Report each line below that contains the string "taller", copying every such line in full. Treat the match as case-sensitive.
(Records for the task)
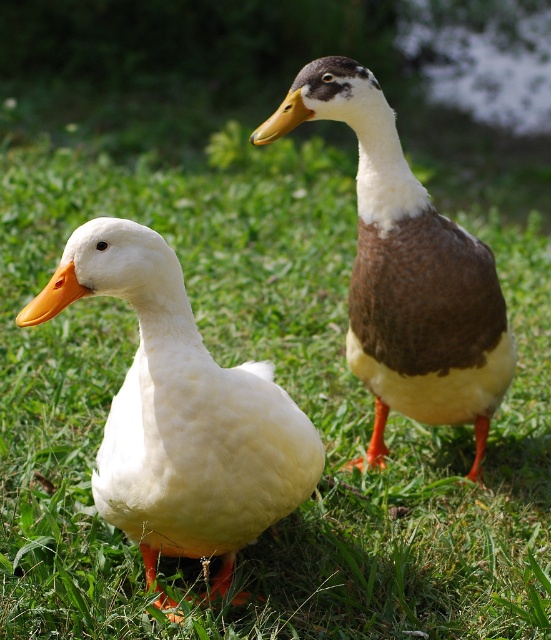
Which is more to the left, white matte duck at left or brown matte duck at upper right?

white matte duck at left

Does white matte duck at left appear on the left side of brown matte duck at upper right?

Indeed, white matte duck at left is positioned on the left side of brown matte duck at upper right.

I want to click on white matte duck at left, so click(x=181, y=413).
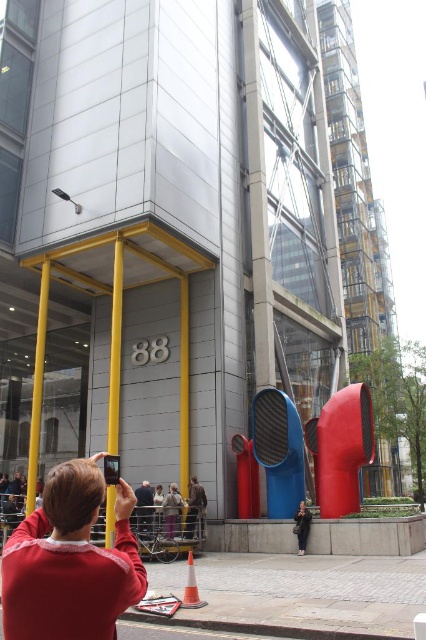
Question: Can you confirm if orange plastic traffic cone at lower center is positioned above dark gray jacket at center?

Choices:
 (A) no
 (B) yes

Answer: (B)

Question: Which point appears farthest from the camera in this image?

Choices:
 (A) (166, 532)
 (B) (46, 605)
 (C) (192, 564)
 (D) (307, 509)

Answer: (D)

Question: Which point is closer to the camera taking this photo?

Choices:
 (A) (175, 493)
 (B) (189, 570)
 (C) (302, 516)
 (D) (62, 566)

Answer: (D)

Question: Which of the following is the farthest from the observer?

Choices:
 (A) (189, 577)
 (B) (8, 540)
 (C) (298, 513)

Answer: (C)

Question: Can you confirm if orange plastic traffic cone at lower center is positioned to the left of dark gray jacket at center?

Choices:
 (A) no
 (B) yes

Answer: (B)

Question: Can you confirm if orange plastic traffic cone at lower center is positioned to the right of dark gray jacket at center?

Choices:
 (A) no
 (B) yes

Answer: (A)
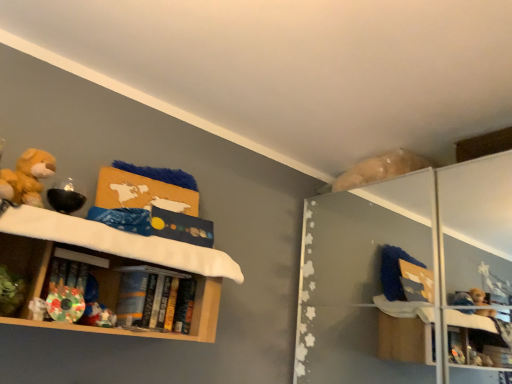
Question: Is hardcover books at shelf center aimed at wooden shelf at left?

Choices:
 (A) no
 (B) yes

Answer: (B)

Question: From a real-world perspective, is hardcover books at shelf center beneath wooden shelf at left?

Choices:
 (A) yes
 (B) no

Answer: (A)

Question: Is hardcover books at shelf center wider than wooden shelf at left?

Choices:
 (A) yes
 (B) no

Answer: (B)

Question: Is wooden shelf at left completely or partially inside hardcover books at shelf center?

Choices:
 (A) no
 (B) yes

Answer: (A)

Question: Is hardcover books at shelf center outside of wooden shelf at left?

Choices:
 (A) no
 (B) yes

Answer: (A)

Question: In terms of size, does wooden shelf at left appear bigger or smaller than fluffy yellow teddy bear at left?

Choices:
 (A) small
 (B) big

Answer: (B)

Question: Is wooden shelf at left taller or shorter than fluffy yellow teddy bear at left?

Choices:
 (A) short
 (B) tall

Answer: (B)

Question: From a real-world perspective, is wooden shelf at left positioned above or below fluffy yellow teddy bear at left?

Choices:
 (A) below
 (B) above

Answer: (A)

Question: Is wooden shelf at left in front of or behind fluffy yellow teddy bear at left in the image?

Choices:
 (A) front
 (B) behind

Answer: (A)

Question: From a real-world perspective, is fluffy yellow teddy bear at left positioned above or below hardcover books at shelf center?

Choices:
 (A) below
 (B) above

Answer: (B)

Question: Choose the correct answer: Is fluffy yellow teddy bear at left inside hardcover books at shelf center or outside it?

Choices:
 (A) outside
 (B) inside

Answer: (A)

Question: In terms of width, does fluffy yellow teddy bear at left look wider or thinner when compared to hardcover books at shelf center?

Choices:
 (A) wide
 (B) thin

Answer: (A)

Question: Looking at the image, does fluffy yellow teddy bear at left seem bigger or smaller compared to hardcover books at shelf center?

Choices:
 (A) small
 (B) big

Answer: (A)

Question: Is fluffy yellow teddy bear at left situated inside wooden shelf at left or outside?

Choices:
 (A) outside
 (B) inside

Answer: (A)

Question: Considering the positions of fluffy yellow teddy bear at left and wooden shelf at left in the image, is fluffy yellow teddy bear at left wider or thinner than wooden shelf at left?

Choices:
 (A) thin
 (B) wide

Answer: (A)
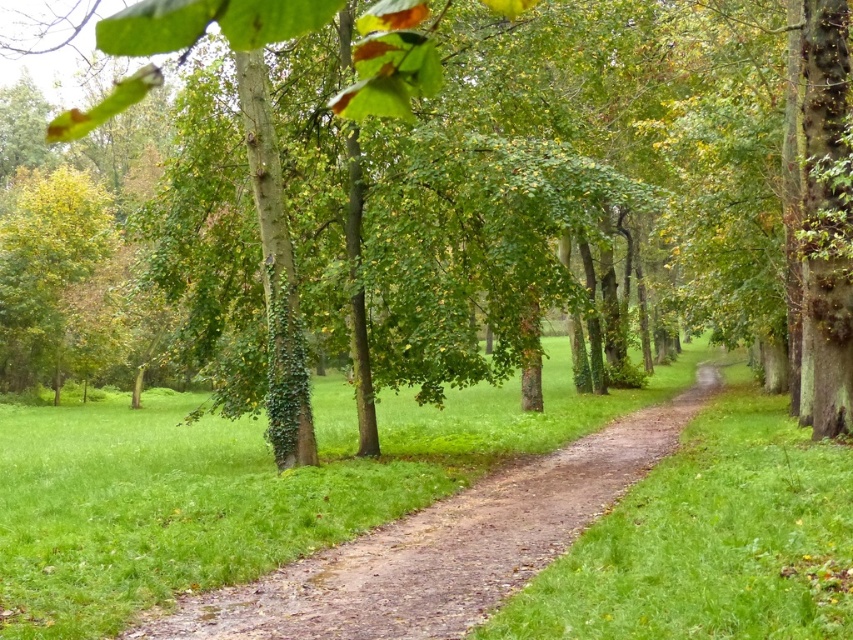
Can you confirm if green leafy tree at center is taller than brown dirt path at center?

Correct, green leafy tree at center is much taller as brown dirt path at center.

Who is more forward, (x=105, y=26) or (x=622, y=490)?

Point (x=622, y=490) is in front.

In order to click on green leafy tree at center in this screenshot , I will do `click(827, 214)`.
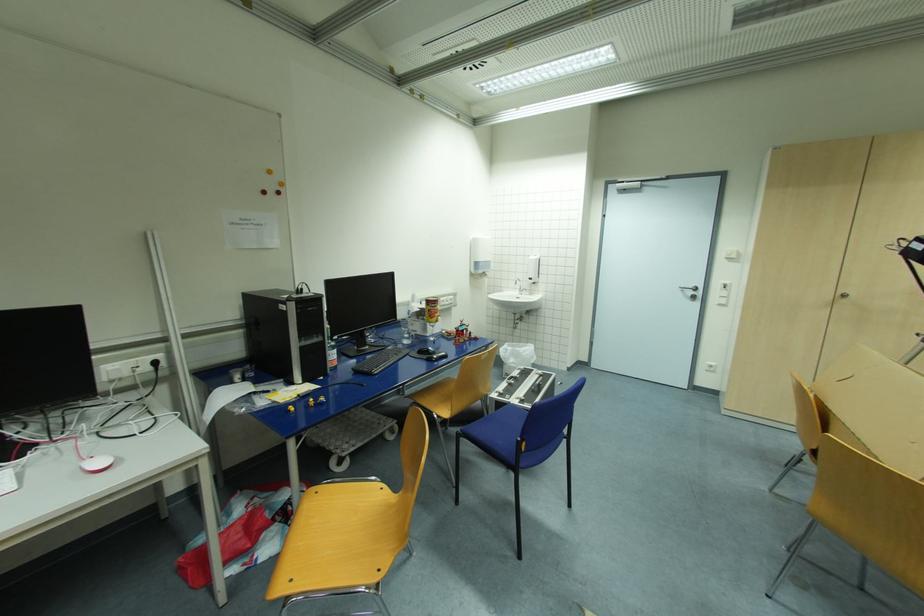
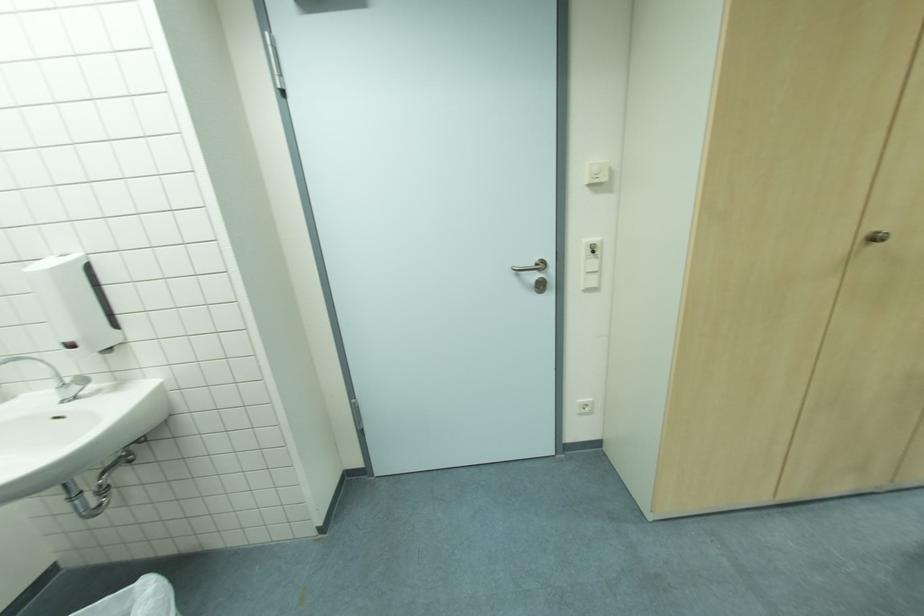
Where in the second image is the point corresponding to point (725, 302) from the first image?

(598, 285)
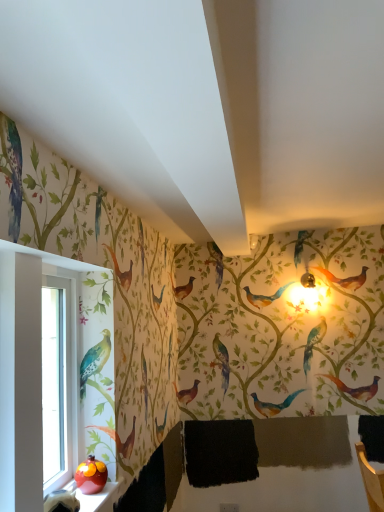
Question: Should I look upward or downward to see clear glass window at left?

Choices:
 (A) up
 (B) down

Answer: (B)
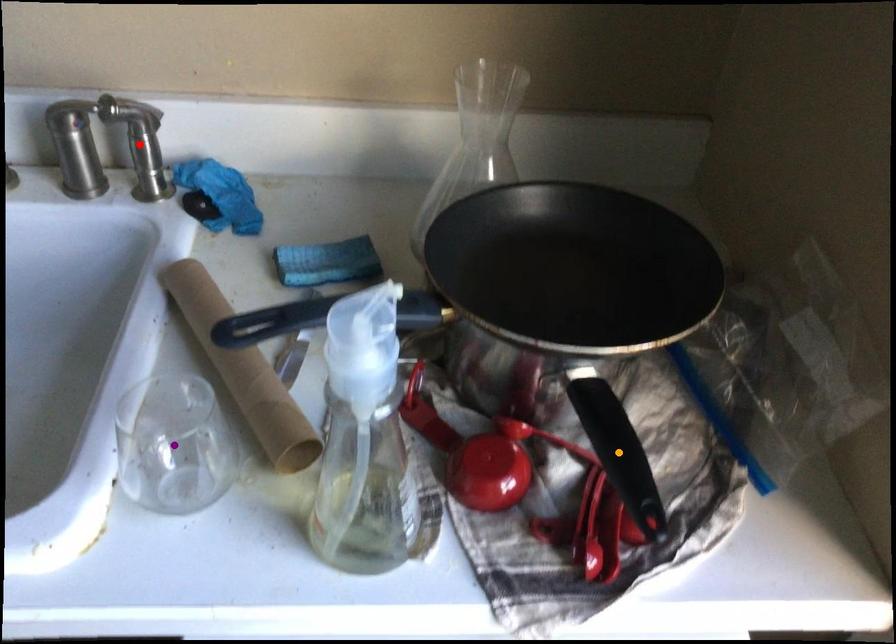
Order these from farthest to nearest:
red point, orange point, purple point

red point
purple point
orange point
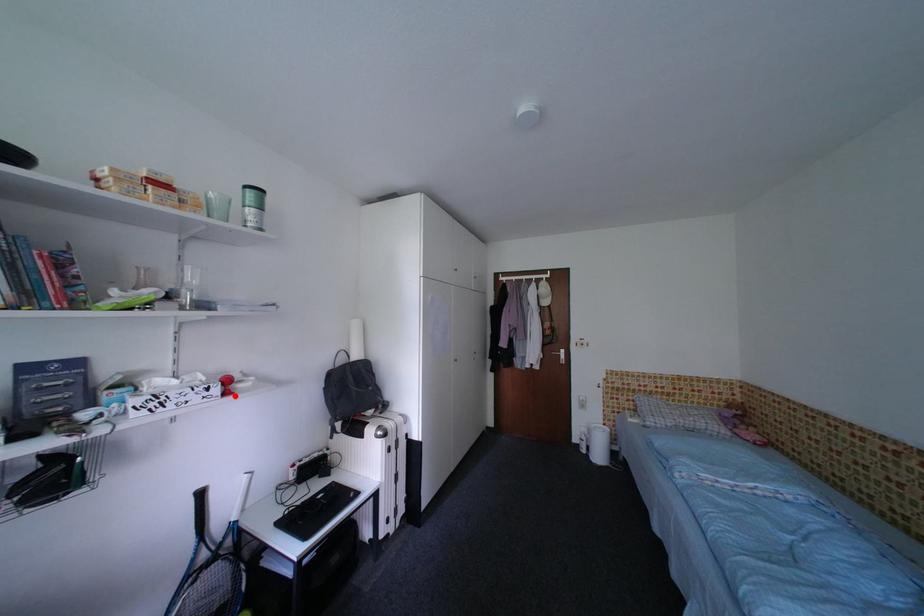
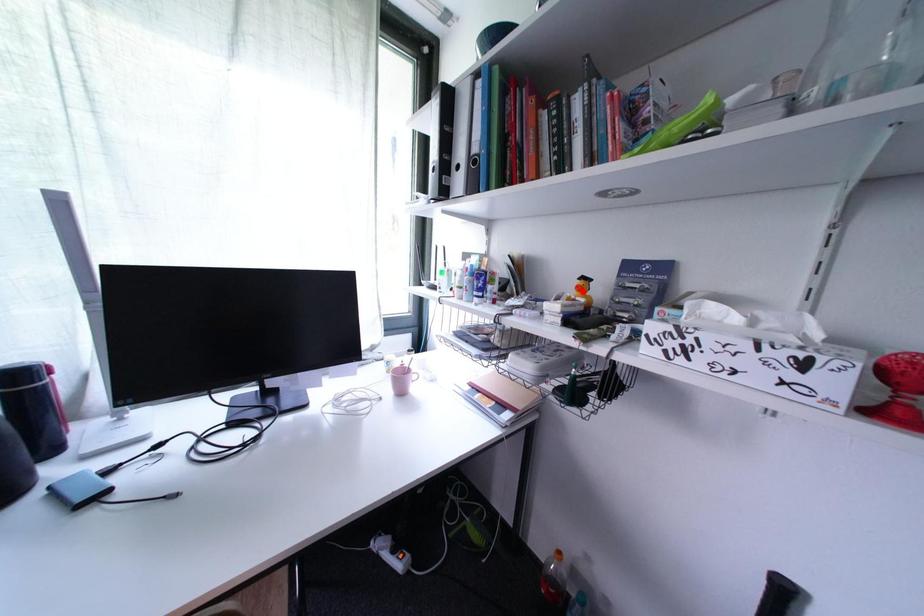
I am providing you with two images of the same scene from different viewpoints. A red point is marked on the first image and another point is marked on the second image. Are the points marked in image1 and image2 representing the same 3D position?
(End Records for the task)
_Solution below_
Question: Is wooden shelf at left taller or shorter than fluffy yellow teddy bear at left?
Can you confirm if green leafy tree at center is taller than brown dirt path at center?
Correct, green leafy tree at center is much taller as brown dirt path at center.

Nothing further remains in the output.